## Work to complete
Which lines below contain the word "none"? Copy each one.

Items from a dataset
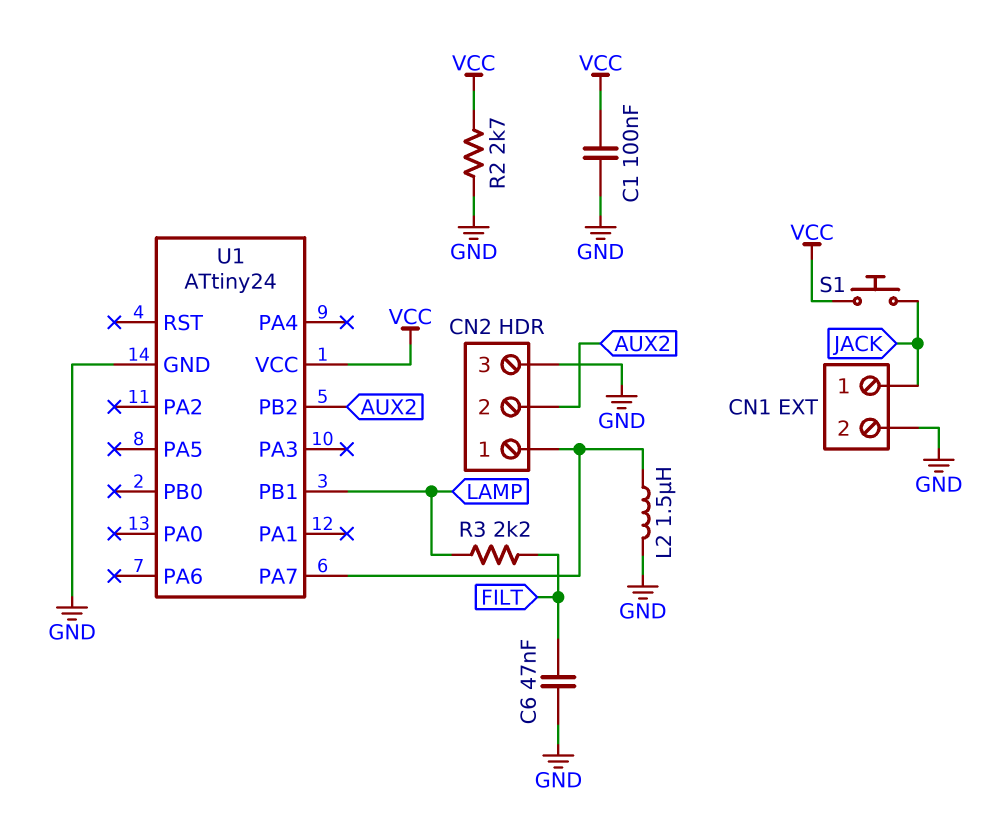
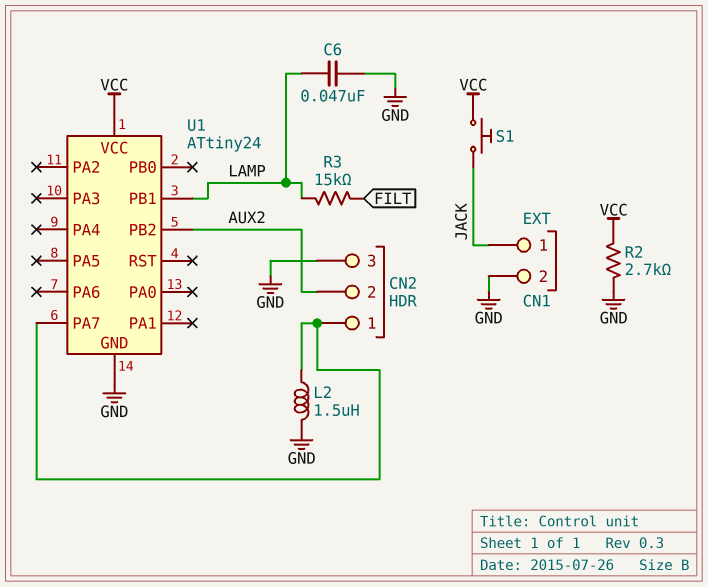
C1: 100nF (GND, VCC) -> none
C6: 47nF (FILT, GND) -> 47nF (GND, LAMP)
R3: 2.2k (FILT, LAMP) -> 15k (FILT, LAMP)

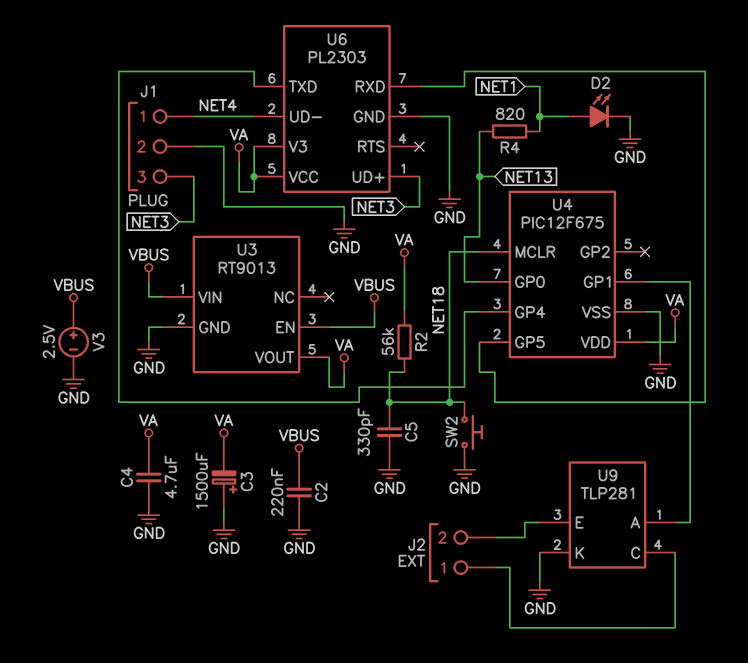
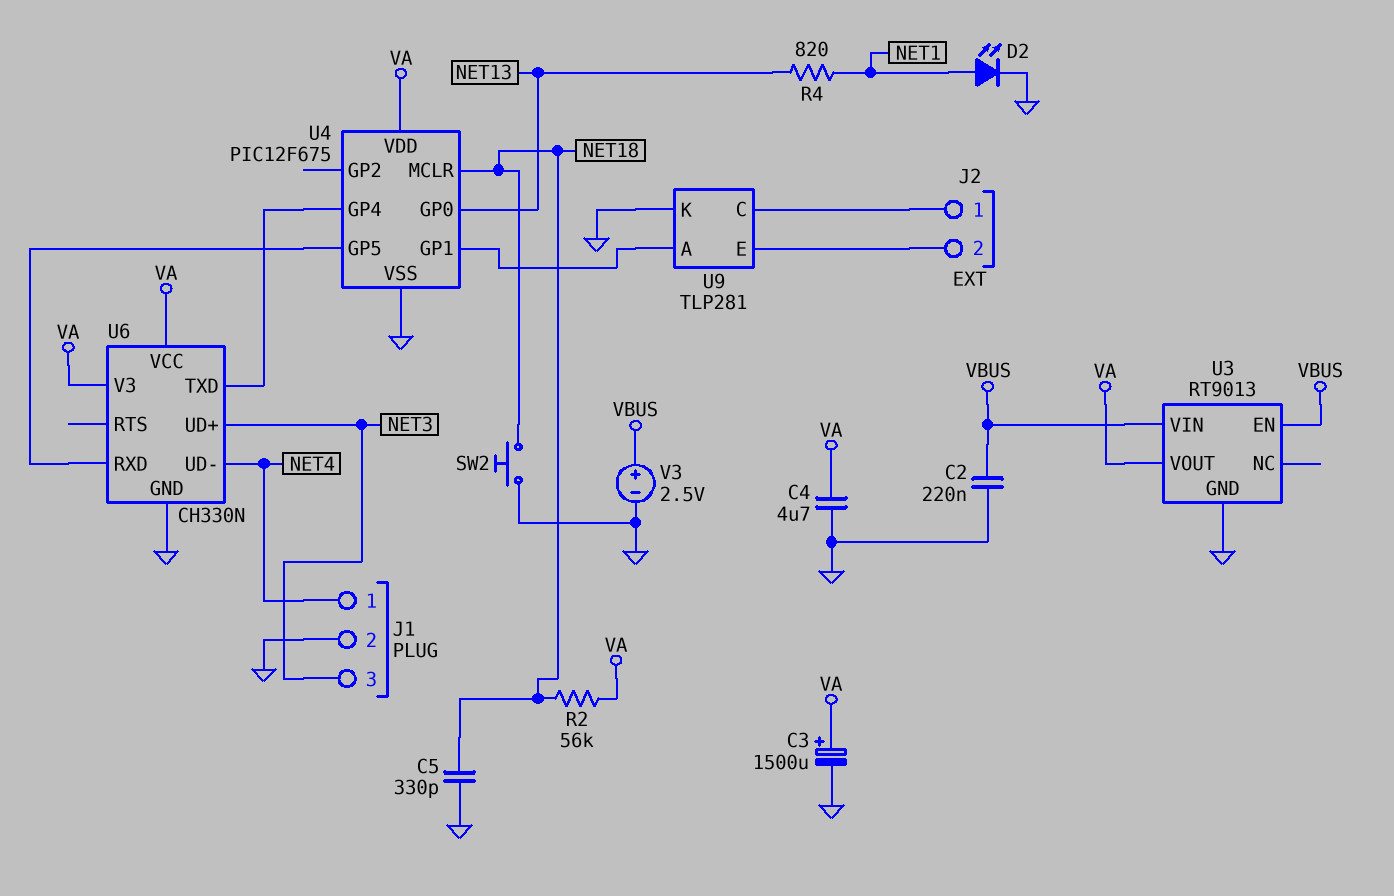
C3: 1500uF (plus GND, minus VA) -> 1500uF (plus VA, minus GND)
U6: PL2303 -> CH330N

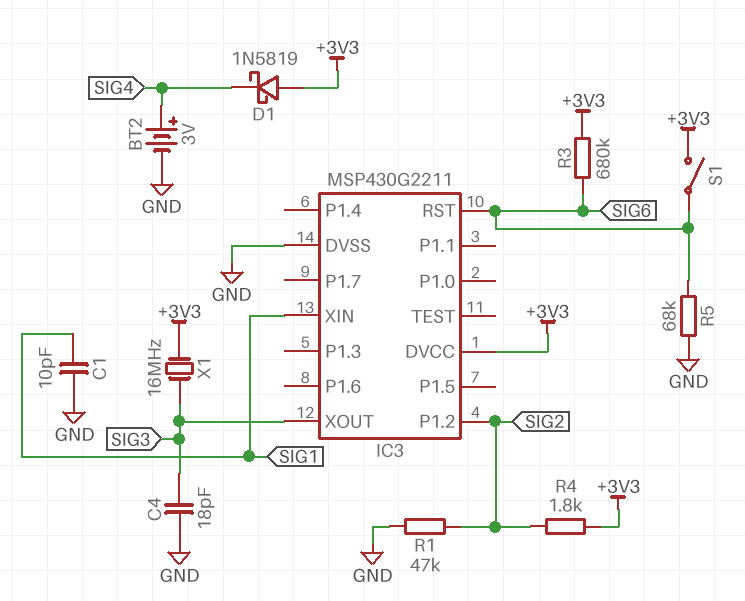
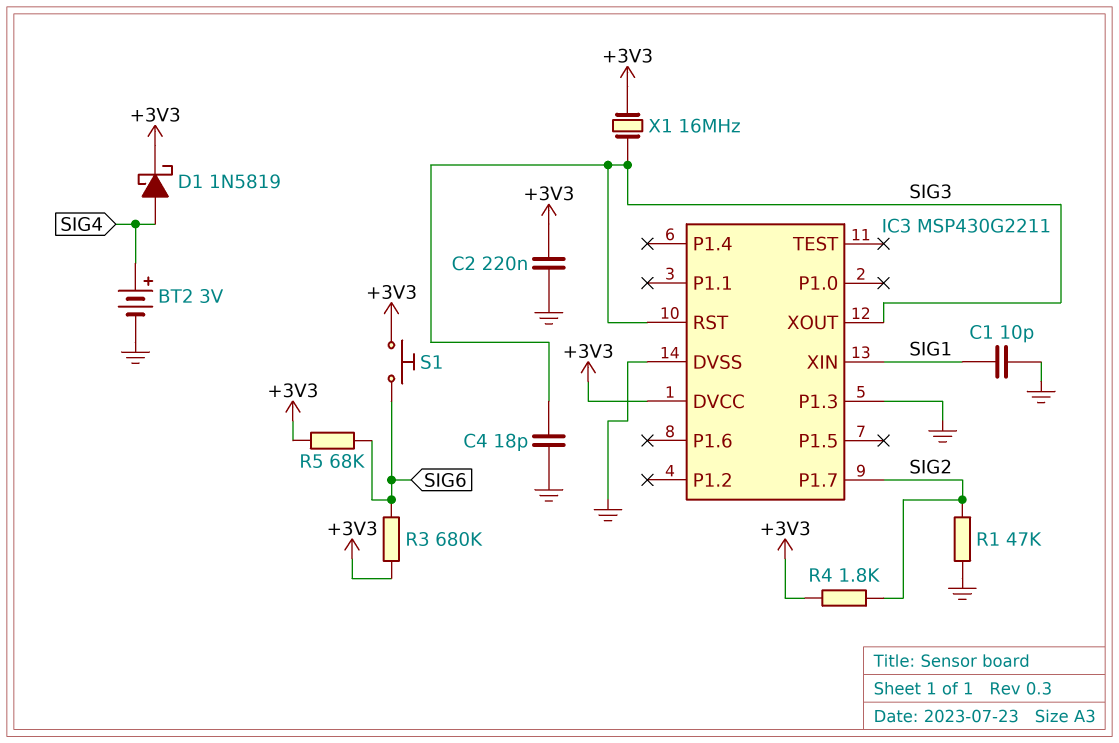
C2: none -> 220nF (+3V3, GND)
D1: schottky 1N5819 (A +3V3, K SIG4) -> schottky 1N5819 (A SIG4, K +3V3)
IC3 pin P1.2: SIG2 -> none
IC3 pin P1.3: none -> GND
IC3 pin P1.7: none -> SIG2
IC3 pin RST: SIG6 -> SIG3
R5: 68k (GND, SIG6) -> 68k (+3V3, SIG6)
S1: switch (+3V3, SIG6) -> button (+3V3, SIG6)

## Solution
C1: 100nF (GND, VCC) -> none
C2: none -> 220nF (+3V3, GND)
IC3 pin P1.2: SIG2 -> none
IC3 pin P1.3: none -> GND
IC3 pin P1.7: none -> SIG2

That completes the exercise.